* WHAT THE EXERCISE ASKS:
Copy the whole listing below line for line, changing nothing.

◆ ◆ ◆ ◆ ◆ ◆ ◆

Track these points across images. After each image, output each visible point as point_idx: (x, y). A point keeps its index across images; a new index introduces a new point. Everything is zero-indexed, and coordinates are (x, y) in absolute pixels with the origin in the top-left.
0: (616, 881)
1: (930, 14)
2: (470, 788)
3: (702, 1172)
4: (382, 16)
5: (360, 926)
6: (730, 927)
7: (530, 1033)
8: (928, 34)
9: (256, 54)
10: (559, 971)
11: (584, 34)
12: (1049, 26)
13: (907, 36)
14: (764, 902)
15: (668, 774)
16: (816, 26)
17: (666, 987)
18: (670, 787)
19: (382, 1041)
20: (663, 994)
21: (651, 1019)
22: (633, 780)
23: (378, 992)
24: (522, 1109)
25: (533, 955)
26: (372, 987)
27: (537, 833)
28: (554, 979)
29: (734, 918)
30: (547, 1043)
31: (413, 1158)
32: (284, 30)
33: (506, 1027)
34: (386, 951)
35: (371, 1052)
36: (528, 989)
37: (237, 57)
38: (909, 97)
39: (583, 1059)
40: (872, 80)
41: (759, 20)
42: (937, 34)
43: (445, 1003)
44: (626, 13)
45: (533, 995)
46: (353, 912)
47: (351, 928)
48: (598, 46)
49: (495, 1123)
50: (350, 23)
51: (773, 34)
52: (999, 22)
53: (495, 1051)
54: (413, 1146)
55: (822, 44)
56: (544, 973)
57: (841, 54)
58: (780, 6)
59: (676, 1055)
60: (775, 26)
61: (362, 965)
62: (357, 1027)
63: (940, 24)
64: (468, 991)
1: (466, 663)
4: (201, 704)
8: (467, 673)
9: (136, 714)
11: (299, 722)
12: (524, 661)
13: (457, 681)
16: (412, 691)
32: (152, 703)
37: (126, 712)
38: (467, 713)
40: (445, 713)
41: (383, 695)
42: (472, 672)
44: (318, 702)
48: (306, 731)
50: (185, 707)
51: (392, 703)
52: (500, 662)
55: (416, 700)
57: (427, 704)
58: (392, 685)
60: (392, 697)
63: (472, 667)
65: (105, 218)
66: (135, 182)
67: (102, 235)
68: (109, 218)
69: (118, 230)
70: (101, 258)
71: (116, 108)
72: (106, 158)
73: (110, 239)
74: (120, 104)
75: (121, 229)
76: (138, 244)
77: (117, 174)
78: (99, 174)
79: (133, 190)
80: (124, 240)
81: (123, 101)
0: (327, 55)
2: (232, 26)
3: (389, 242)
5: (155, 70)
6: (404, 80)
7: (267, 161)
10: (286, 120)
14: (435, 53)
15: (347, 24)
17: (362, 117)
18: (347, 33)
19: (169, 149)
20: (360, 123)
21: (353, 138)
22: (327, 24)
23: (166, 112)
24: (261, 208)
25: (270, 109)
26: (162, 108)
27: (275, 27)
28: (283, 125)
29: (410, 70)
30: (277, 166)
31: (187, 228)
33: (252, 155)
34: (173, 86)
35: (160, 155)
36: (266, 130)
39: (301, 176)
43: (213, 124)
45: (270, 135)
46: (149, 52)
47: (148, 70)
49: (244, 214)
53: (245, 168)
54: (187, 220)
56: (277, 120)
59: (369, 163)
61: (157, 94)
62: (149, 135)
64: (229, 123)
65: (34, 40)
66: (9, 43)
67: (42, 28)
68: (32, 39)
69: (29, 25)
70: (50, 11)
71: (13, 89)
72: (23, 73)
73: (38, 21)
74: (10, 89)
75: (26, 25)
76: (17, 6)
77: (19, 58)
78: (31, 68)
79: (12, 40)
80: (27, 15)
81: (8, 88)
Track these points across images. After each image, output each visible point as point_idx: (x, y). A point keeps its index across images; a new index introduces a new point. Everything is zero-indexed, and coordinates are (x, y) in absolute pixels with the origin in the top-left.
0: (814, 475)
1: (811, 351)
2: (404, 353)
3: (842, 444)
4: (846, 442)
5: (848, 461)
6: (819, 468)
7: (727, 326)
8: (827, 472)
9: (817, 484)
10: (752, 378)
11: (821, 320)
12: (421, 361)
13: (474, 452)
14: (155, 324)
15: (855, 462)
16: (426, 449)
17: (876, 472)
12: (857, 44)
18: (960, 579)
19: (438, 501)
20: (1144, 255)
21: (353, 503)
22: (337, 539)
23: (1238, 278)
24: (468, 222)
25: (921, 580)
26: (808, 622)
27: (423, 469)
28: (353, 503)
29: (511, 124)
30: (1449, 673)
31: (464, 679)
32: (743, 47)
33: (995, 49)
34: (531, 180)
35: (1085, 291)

◆ ◆ ◆ ◆ ◆ ◆ ◆

* SOLVED PROBLEM:
Track these points across images. After each image, output each visible point as point_idx: (x, y). A point keeps its index across images; a new index introduces a new point. Everything is zero-indexed, and coordinates are (x, y) in absolute pixels with the origin in the top-left.
0: (616, 881)
1: (930, 14)
2: (470, 788)
3: (702, 1172)
4: (382, 16)
5: (360, 926)
6: (730, 927)
7: (530, 1033)
8: (928, 34)
9: (256, 54)
10: (559, 971)
11: (584, 34)
12: (1049, 26)
13: (907, 36)
14: (764, 902)
15: (668, 774)
16: (816, 26)
17: (666, 987)
18: (670, 787)
19: (382, 1041)
20: (663, 994)
21: (651, 1019)
22: (633, 780)
23: (378, 992)
24: (522, 1109)
25: (533, 955)
26: (372, 987)
27: (537, 833)
28: (554, 979)
29: (734, 918)
30: (547, 1043)
31: (413, 1158)
32: (284, 30)
33: (506, 1027)
34: (386, 951)
35: (371, 1052)
36: (528, 989)
37: (237, 57)
38: (909, 97)
39: (583, 1059)
40: (872, 80)
41: (759, 20)
42: (937, 34)
43: (445, 1003)
44: (626, 13)
45: (533, 995)
46: (353, 912)
47: (351, 928)
48: (598, 46)
49: (495, 1123)
50: (350, 23)
51: (773, 34)
52: (999, 22)
53: (495, 1051)
54: (413, 1146)
55: (822, 44)
56: (544, 973)
57: (841, 54)
58: (780, 6)
59: (676, 1055)
60: (775, 26)
61: (362, 965)
62: (357, 1027)
63: (940, 24)
64: (468, 991)
1: (466, 663)
4: (201, 704)
8: (467, 673)
9: (136, 714)
11: (299, 722)
12: (524, 661)
13: (457, 681)
16: (412, 691)
32: (152, 703)
37: (126, 712)
38: (467, 713)
40: (445, 713)
41: (383, 695)
42: (472, 672)
44: (318, 702)
48: (306, 731)
50: (185, 707)
51: (392, 703)
52: (500, 662)
55: (416, 700)
57: (427, 704)
58: (392, 685)
60: (392, 697)
63: (472, 667)
65: (105, 218)
66: (135, 182)
67: (102, 235)
68: (109, 218)
69: (118, 230)
70: (101, 258)
71: (116, 108)
72: (106, 158)
73: (110, 239)
74: (120, 104)
75: (121, 229)
76: (138, 244)
77: (117, 174)
78: (99, 174)
79: (133, 190)
80: (124, 240)
81: (123, 101)
0: (327, 55)
2: (232, 26)
3: (389, 242)
5: (155, 70)
6: (404, 80)
7: (267, 161)
10: (286, 120)
14: (435, 53)
15: (347, 24)
17: (362, 117)
18: (347, 33)
19: (169, 149)
20: (360, 123)
21: (353, 138)
22: (327, 24)
23: (166, 112)
24: (261, 208)
25: (270, 109)
26: (162, 108)
27: (275, 27)
28: (283, 125)
29: (410, 70)
30: (277, 166)
31: (187, 228)
33: (252, 155)
34: (173, 86)
35: (160, 155)
36: (266, 130)
39: (301, 176)
43: (213, 124)
45: (270, 135)
46: (149, 52)
47: (148, 70)
49: (244, 214)
53: (245, 168)
54: (187, 220)
56: (277, 120)
59: (369, 163)
61: (157, 94)
62: (149, 135)
64: (229, 123)
65: (34, 40)
66: (9, 43)
67: (42, 28)
68: (32, 39)
69: (29, 25)
70: (50, 11)
71: (13, 89)
72: (23, 73)
73: (38, 21)
74: (10, 89)
75: (26, 25)
76: (17, 6)
77: (19, 58)
78: (31, 68)
79: (12, 40)
80: (27, 15)
81: (8, 88)
Track these points across images. After each image, output each visible point as point_idx: (x, y). A point keeps its index across images; a new index introduces a new point. Everything is zero-indexed, and coordinates are (x, y) in absolute pixels with the origin in the top-left.
0: (814, 475)
1: (811, 351)
2: (404, 353)
3: (842, 444)
4: (846, 442)
5: (848, 461)
6: (819, 468)
7: (727, 326)
8: (827, 472)
9: (817, 484)
10: (752, 378)
11: (821, 320)
12: (421, 361)
13: (474, 452)
14: (155, 324)
15: (855, 462)
16: (426, 449)
17: (876, 472)
12: (857, 44)
18: (960, 579)
19: (438, 501)
20: (1144, 255)
21: (353, 503)
22: (337, 539)
23: (1238, 278)
24: (468, 222)
25: (921, 580)
26: (808, 622)
27: (423, 469)
28: (353, 503)
29: (511, 124)
30: (1449, 673)
31: (464, 679)
32: (743, 47)
33: (995, 49)
34: (531, 180)
35: (1085, 291)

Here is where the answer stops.